What you have to do: Below are some entries. Repeat exactly the lines from the one with "brown trapezoid: (64, 143)" through the one with "pink star: (282, 285)", and only those.

Available records:
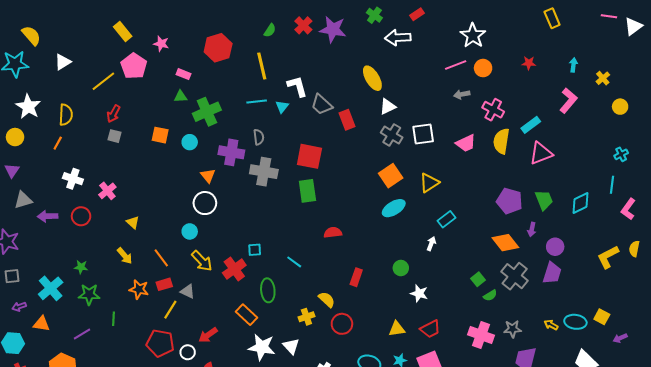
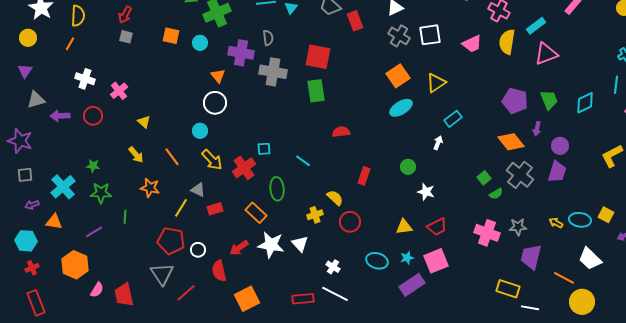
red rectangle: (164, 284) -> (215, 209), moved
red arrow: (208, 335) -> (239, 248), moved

---

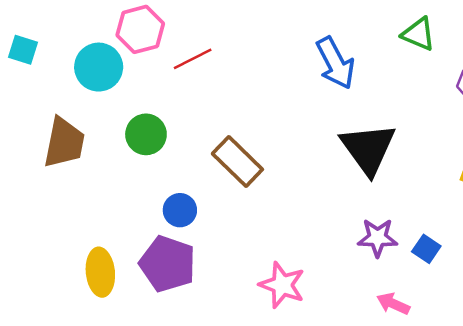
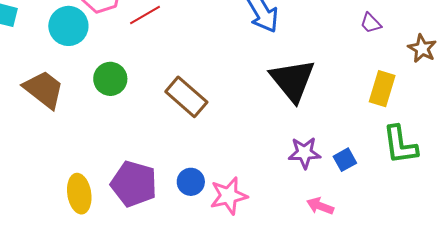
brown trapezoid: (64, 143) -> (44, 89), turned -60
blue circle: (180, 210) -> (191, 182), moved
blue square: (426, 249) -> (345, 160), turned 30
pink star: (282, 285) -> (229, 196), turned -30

Solved problem:
brown trapezoid: (64, 143) -> (44, 89), turned -60
blue circle: (180, 210) -> (191, 182), moved
blue square: (426, 249) -> (345, 160), turned 30
pink star: (282, 285) -> (229, 196), turned -30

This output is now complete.